■ What the exercise asks ■
Reproduce every one of the records below word for word, with no changes.

(Extracted data entries)
····················

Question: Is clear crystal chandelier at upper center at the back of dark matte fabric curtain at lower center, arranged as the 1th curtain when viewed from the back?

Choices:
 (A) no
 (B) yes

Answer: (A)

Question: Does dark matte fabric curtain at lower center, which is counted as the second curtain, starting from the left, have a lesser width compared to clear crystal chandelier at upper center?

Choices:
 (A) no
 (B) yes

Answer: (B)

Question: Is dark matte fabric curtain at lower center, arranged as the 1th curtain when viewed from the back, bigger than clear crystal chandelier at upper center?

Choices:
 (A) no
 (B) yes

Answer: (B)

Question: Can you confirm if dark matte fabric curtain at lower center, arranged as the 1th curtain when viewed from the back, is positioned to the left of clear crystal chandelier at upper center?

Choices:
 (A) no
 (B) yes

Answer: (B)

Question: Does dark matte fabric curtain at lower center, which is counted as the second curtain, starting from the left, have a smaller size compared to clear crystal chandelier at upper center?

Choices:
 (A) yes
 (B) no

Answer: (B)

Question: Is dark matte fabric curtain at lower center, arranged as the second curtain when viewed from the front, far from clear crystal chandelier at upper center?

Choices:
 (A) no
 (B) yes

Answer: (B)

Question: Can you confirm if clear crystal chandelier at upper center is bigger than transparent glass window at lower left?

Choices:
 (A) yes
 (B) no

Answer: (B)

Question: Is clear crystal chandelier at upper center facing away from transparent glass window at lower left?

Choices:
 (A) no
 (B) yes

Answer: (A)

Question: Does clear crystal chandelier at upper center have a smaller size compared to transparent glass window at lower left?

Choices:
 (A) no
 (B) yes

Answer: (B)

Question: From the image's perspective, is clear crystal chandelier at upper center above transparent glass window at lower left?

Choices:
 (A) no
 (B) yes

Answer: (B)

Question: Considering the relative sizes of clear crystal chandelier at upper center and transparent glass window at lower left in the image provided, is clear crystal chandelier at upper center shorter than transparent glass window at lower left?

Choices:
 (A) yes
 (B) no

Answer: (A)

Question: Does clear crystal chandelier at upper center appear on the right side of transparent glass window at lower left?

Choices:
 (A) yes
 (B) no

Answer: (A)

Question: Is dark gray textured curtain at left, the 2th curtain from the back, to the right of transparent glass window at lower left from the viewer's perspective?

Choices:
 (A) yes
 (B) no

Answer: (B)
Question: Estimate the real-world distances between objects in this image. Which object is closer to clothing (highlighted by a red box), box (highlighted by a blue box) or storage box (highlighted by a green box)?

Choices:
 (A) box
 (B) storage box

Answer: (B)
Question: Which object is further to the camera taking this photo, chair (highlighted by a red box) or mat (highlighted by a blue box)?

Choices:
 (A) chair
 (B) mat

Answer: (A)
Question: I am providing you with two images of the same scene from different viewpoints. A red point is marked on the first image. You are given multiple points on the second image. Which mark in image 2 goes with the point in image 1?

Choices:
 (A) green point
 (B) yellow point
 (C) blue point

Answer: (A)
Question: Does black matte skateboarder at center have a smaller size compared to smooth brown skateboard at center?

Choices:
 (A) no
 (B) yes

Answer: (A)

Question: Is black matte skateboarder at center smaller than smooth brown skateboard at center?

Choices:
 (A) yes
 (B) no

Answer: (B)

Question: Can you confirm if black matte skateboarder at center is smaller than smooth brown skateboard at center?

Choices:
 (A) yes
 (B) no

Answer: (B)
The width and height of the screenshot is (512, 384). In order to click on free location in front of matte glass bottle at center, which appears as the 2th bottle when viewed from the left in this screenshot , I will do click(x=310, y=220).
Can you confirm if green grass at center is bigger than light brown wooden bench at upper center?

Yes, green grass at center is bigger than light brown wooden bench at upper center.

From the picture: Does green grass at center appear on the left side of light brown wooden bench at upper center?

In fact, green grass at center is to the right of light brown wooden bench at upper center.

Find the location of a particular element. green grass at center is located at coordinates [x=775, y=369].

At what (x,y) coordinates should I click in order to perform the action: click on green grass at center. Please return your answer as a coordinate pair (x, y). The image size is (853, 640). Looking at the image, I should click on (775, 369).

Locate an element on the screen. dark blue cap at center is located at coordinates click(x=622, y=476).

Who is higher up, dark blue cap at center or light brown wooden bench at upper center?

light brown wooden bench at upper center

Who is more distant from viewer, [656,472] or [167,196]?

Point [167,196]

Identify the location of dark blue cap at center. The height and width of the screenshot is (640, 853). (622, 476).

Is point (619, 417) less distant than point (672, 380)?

····················

■ Final result ■
Question: Is clear crystal chandelier at upper center at the back of dark matte fabric curtain at lower center, arranged as the 1th curtain when viewed from the back?

Choices:
 (A) no
 (B) yes

Answer: (A)

Question: Does dark matte fabric curtain at lower center, which is counted as the second curtain, starting from the left, have a lesser width compared to clear crystal chandelier at upper center?

Choices:
 (A) no
 (B) yes

Answer: (B)

Question: Is dark matte fabric curtain at lower center, arranged as the 1th curtain when viewed from the back, bigger than clear crystal chandelier at upper center?

Choices:
 (A) no
 (B) yes

Answer: (B)

Question: Can you confirm if dark matte fabric curtain at lower center, arranged as the 1th curtain when viewed from the back, is positioned to the left of clear crystal chandelier at upper center?

Choices:
 (A) no
 (B) yes

Answer: (B)

Question: Does dark matte fabric curtain at lower center, which is counted as the second curtain, starting from the left, have a smaller size compared to clear crystal chandelier at upper center?

Choices:
 (A) yes
 (B) no

Answer: (B)

Question: Is dark matte fabric curtain at lower center, arranged as the second curtain when viewed from the front, far from clear crystal chandelier at upper center?

Choices:
 (A) no
 (B) yes

Answer: (B)

Question: Can you confirm if clear crystal chandelier at upper center is bigger than transparent glass window at lower left?

Choices:
 (A) yes
 (B) no

Answer: (B)

Question: Is clear crystal chandelier at upper center facing away from transparent glass window at lower left?

Choices:
 (A) no
 (B) yes

Answer: (A)

Question: Does clear crystal chandelier at upper center have a smaller size compared to transparent glass window at lower left?

Choices:
 (A) no
 (B) yes

Answer: (B)

Question: From the image's perspective, is clear crystal chandelier at upper center above transparent glass window at lower left?

Choices:
 (A) no
 (B) yes

Answer: (B)

Question: Considering the relative sizes of clear crystal chandelier at upper center and transparent glass window at lower left in the image provided, is clear crystal chandelier at upper center shorter than transparent glass window at lower left?

Choices:
 (A) yes
 (B) no

Answer: (A)

Question: Does clear crystal chandelier at upper center appear on the right side of transparent glass window at lower left?

Choices:
 (A) yes
 (B) no

Answer: (A)

Question: Is dark gray textured curtain at left, the 2th curtain from the back, to the right of transparent glass window at lower left from the viewer's perspective?

Choices:
 (A) yes
 (B) no

Answer: (B)
Question: Estimate the real-world distances between objects in this image. Which object is closer to clothing (highlighted by a red box), box (highlighted by a blue box) or storage box (highlighted by a green box)?

Choices:
 (A) box
 (B) storage box

Answer: (B)
Question: Which object is further to the camera taking this photo, chair (highlighted by a red box) or mat (highlighted by a blue box)?

Choices:
 (A) chair
 (B) mat

Answer: (A)
Question: I am providing you with two images of the same scene from different viewpoints. A red point is marked on the first image. You are given multiple points on the second image. Which mark in image 2 goes with the point in image 1?

Choices:
 (A) green point
 (B) yellow point
 (C) blue point

Answer: (A)
Question: Does black matte skateboarder at center have a smaller size compared to smooth brown skateboard at center?

Choices:
 (A) no
 (B) yes

Answer: (A)

Question: Is black matte skateboarder at center smaller than smooth brown skateboard at center?

Choices:
 (A) yes
 (B) no

Answer: (B)

Question: Can you confirm if black matte skateboarder at center is smaller than smooth brown skateboard at center?

Choices:
 (A) yes
 (B) no

Answer: (B)
The width and height of the screenshot is (512, 384). In order to click on free location in front of matte glass bottle at center, which appears as the 2th bottle when viewed from the left in this screenshot , I will do click(x=310, y=220).
Can you confirm if green grass at center is bigger than light brown wooden bench at upper center?

Yes, green grass at center is bigger than light brown wooden bench at upper center.

From the picture: Does green grass at center appear on the left side of light brown wooden bench at upper center?

In fact, green grass at center is to the right of light brown wooden bench at upper center.

Find the location of a particular element. green grass at center is located at coordinates [x=775, y=369].

At what (x,y) coordinates should I click in order to perform the action: click on green grass at center. Please return your answer as a coordinate pair (x, y). The image size is (853, 640). Looking at the image, I should click on (775, 369).

Locate an element on the screen. dark blue cap at center is located at coordinates click(x=622, y=476).

Who is higher up, dark blue cap at center or light brown wooden bench at upper center?

light brown wooden bench at upper center

Who is more distant from viewer, [656,472] or [167,196]?

Point [167,196]

Identify the location of dark blue cap at center. The height and width of the screenshot is (640, 853). (622, 476).

Is point (619, 417) less distant than point (672, 380)?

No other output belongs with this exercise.